+++ Excerpted data
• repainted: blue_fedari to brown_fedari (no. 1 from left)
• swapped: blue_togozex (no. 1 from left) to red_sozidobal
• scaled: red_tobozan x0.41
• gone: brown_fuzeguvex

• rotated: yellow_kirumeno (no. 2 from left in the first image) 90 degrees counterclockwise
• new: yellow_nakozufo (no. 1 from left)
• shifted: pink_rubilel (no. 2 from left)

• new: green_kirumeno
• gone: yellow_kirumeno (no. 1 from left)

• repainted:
++++++
* Try it *
Could you print all of the entries again exactly as they stand?

* Answer *
• repainted: blue_fedari to brown_fedari (no. 1 from left)
• swapped: blue_togozex (no. 1 from left) to red_sozidobal
• scaled: red_tobozan x0.41
• gone: brown_fuzeguvex

• rotated: yellow_kirumeno (no. 2 from left in the first image) 90 degrees counterclockwise
• new: yellow_nakozufo (no. 1 from left)
• shifted: pink_rubilel (no. 2 from left)

• new: green_kirumeno
• gone: yellow_kirumeno (no. 1 from left)

• repainted:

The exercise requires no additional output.